=== Begin Enclosure ===

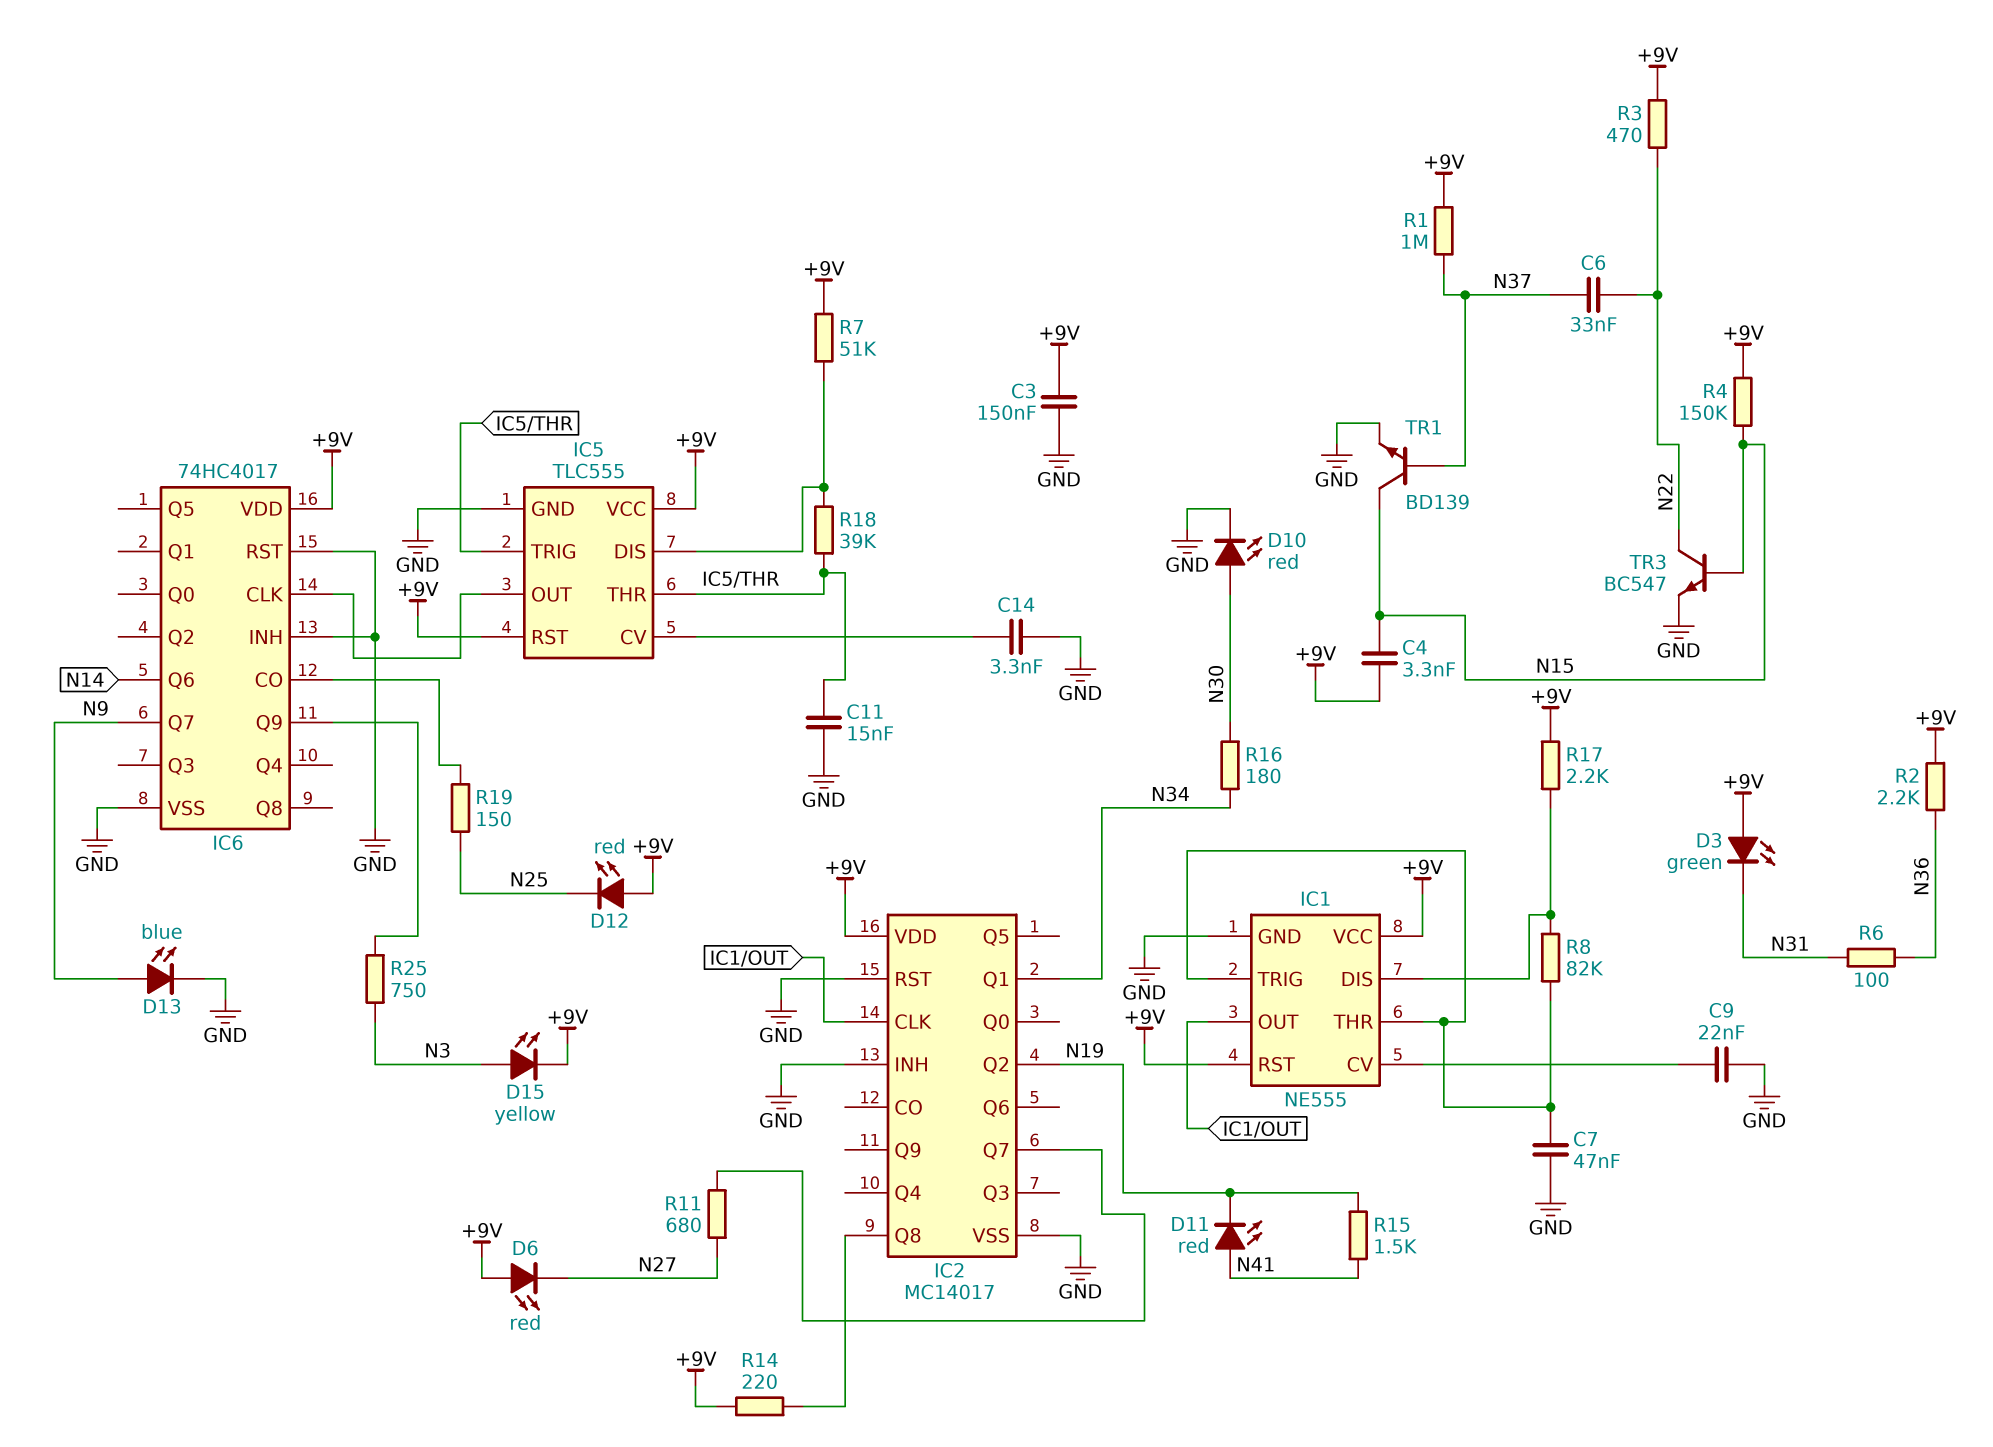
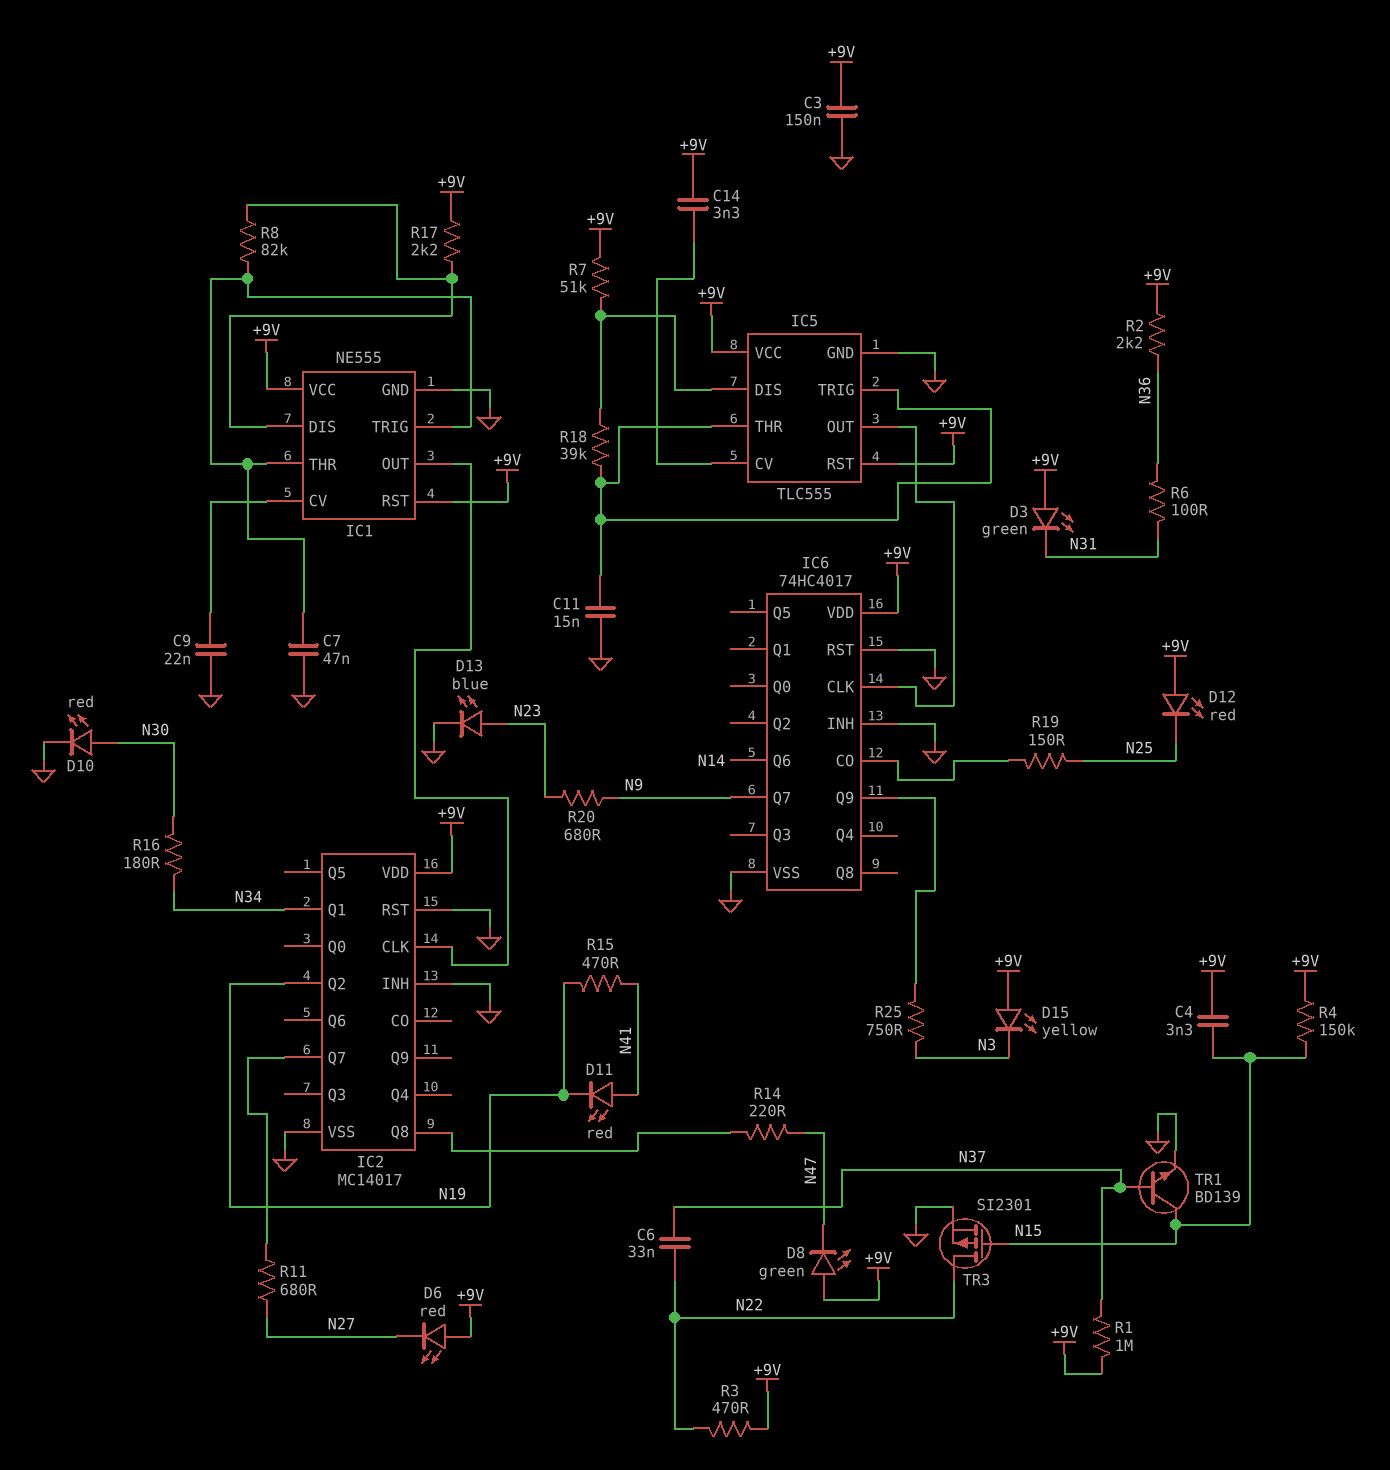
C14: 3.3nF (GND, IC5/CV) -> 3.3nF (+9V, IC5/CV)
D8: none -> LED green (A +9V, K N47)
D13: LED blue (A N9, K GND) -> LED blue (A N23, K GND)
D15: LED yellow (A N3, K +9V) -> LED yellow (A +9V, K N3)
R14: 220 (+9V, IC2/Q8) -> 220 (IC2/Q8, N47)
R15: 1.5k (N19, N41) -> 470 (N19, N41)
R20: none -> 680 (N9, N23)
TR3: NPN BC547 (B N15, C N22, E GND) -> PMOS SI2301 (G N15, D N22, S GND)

=== End Enclosure ===

▶ [Aim of the task]: Could you reproduce the listing above word for word while leaving out its pictures?

▶ [Written answer]:
C14: 3.3nF (GND, IC5/CV) -> 3.3nF (+9V, IC5/CV)
D8: none -> LED green (A +9V, K N47)
D13: LED blue (A N9, K GND) -> LED blue (A N23, K GND)
D15: LED yellow (A N3, K +9V) -> LED yellow (A +9V, K N3)
R14: 220 (+9V, IC2/Q8) -> 220 (IC2/Q8, N47)
R15: 1.5k (N19, N41) -> 470 (N19, N41)
R20: none -> 680 (N9, N23)
TR3: NPN BC547 (B N15, C N22, E GND) -> PMOS SI2301 (G N15, D N22, S GND)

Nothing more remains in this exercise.